Material supplied:
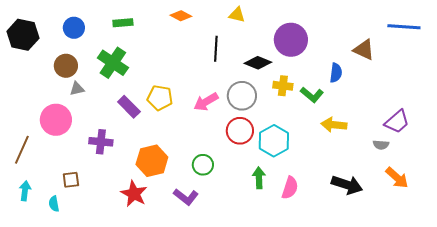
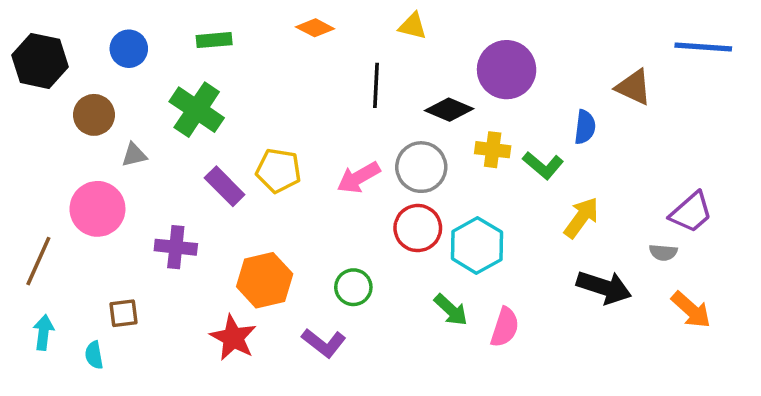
brown circle: (66, 66) -> (94, 115), moved
yellow arrow: (334, 125) -> (581, 218), turned 120
green arrow: (259, 178) -> (451, 310), turned 135
black arrow: (347, 185) -> (604, 287), moved

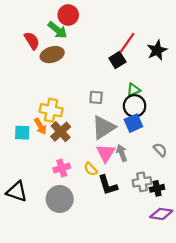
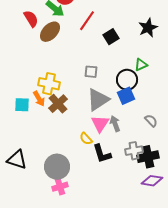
red line: (127, 43) -> (87, 21), moved
brown ellipse: (52, 55) -> (50, 32), turned -30
green triangle: (133, 90) -> (141, 65), moved
pink cross: (62, 168) -> (60, 187), moved
black cross: (157, 188) -> (148, 157), size x1.5

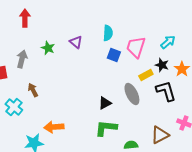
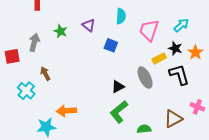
blue square: (114, 55) -> (111, 45), moved
green L-shape: (106, 128) -> (119, 112), turned -45

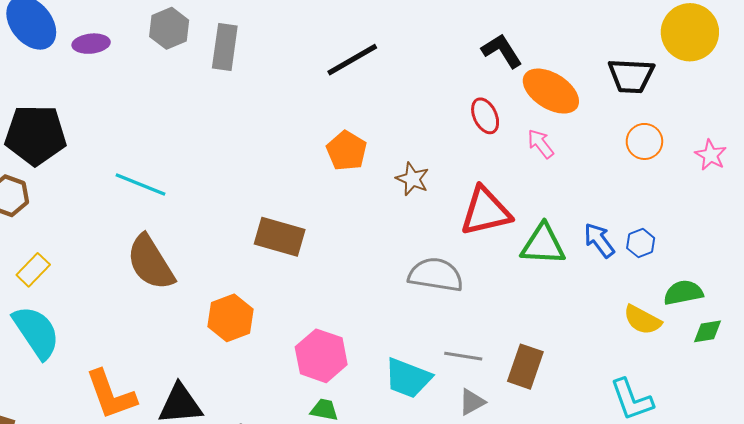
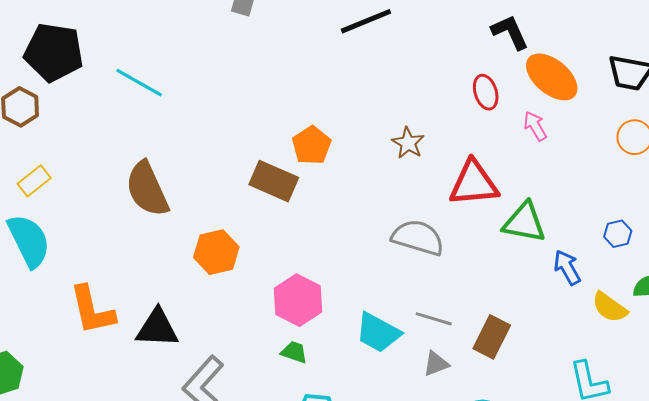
orange pentagon: (347, 151) -> (312, 145), moved
cyan line: (140, 185) -> (139, 83), moved
blue arrow: (599, 240) -> (567, 267), moved

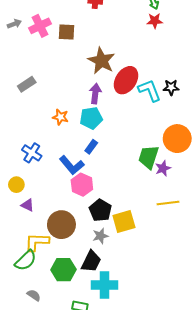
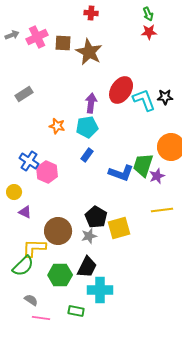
brown star: (101, 61) -> (89, 52), moved
blue L-shape: (72, 165) -> (121, 173), moved, turned -30
pink hexagon: (82, 185) -> (47, 172), moved
gray star: (100, 236) -> (89, 236), moved

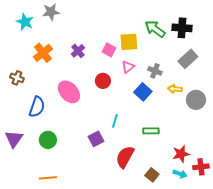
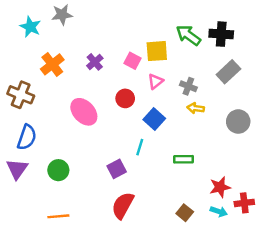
brown cross: (17, 78) -> (21, 95), size x1.5
yellow arrow: (175, 89) -> (196, 108), moved
blue square: (143, 92) -> (154, 119), moved
blue semicircle: (37, 107) -> (27, 137), moved
red semicircle: (125, 157) -> (123, 205), moved

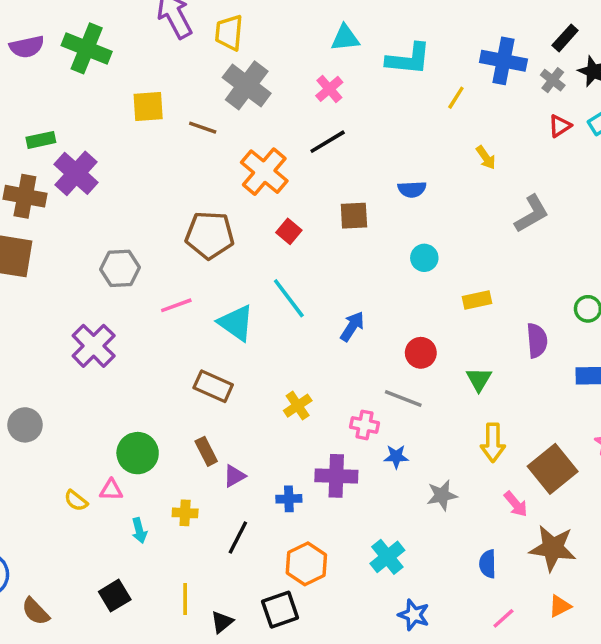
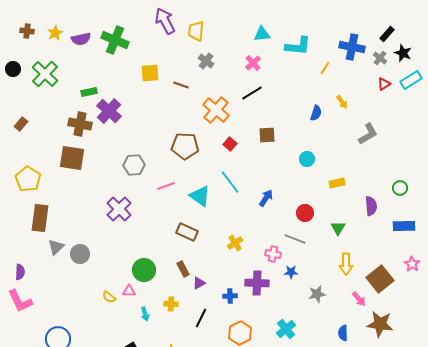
gray cross: (247, 85) -> (206, 61), size x0.6
blue semicircle: (412, 189) -> (316, 113), moved, turned -70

Assigned task: If a line in the entries contains the word "pink", copy that line out.

Written response:
pink cross: (62, 168) -> (60, 187), moved
pink hexagon: (82, 185) -> (47, 172), moved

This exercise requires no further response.